* **Data**:

---

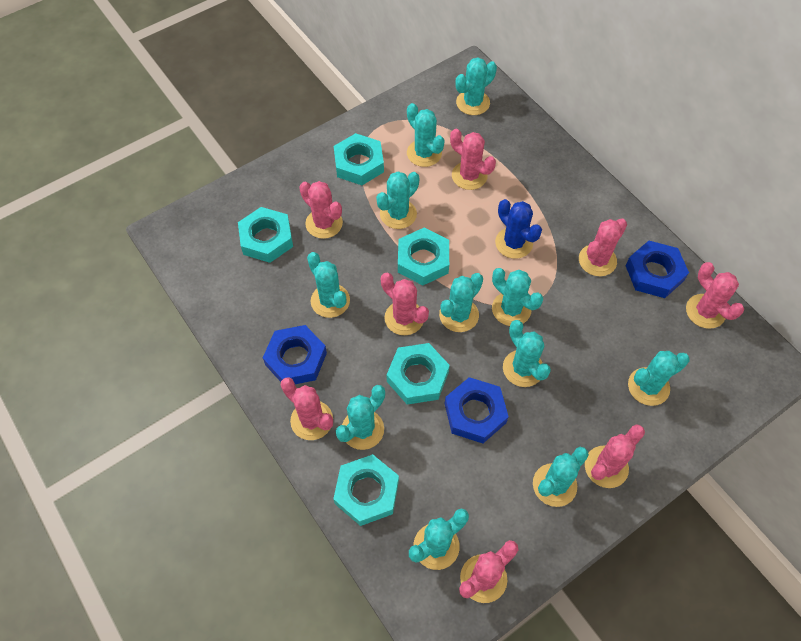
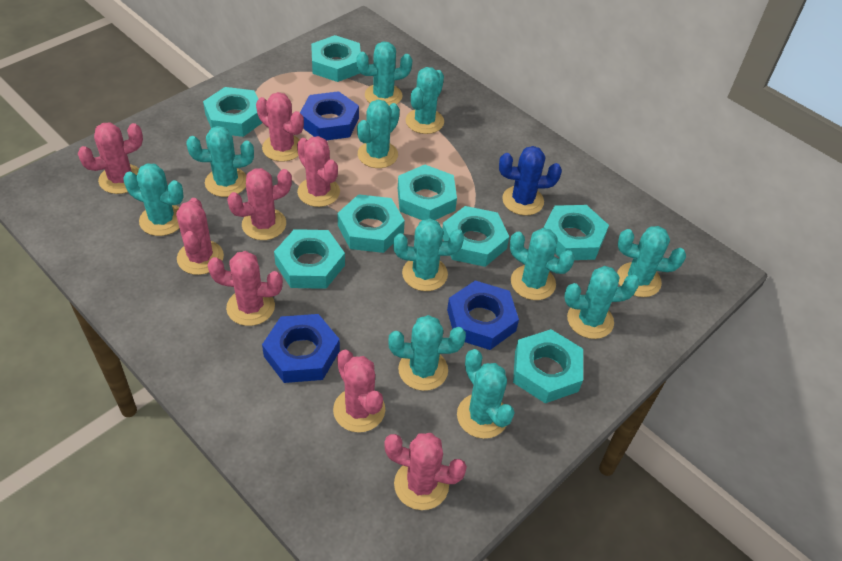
turquoise nut: 5 -> 8

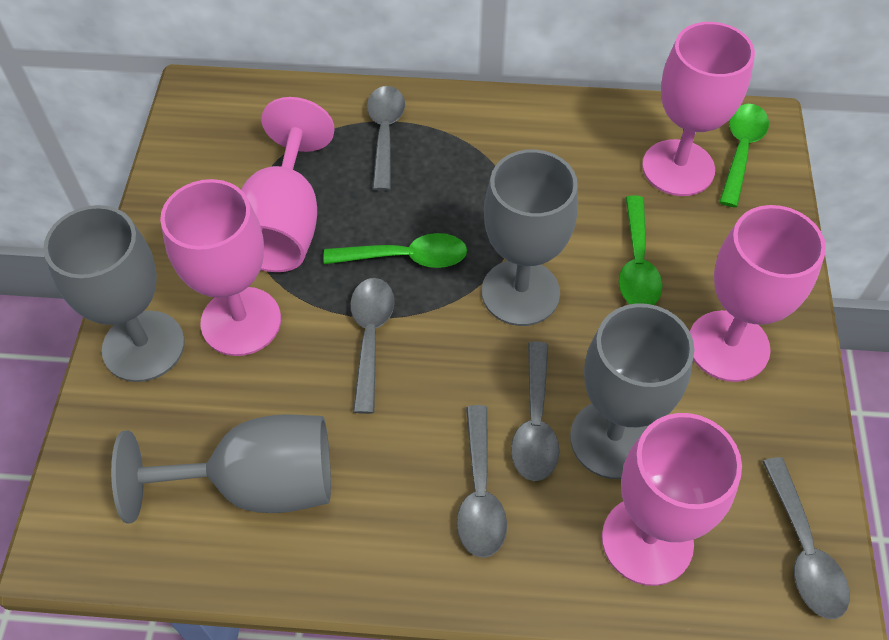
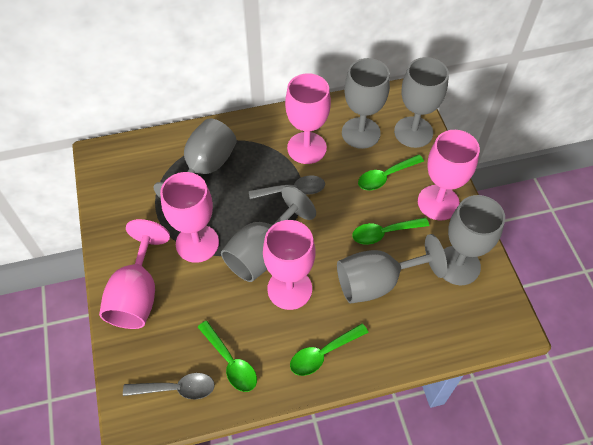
green spoon: 3 -> 4
grey goblet: 4 -> 6
grey spoon: 5 -> 2

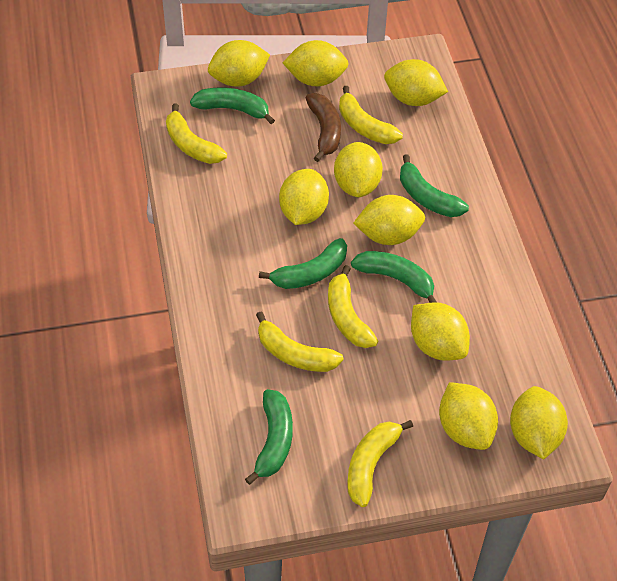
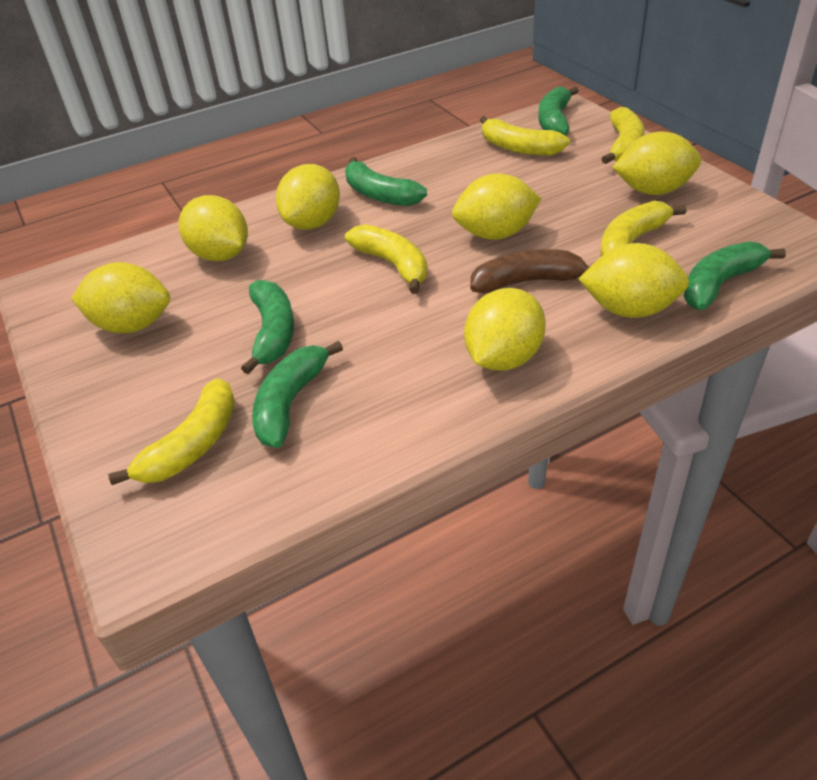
yellow lemon: 9 -> 7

---

* **Task item**: The expected output is the full data above, reproduced exactly with no images.

* **Answer to the problem**:
turquoise nut: 5 -> 8

green spoon: 3 -> 4
grey goblet: 4 -> 6
grey spoon: 5 -> 2

yellow lemon: 9 -> 7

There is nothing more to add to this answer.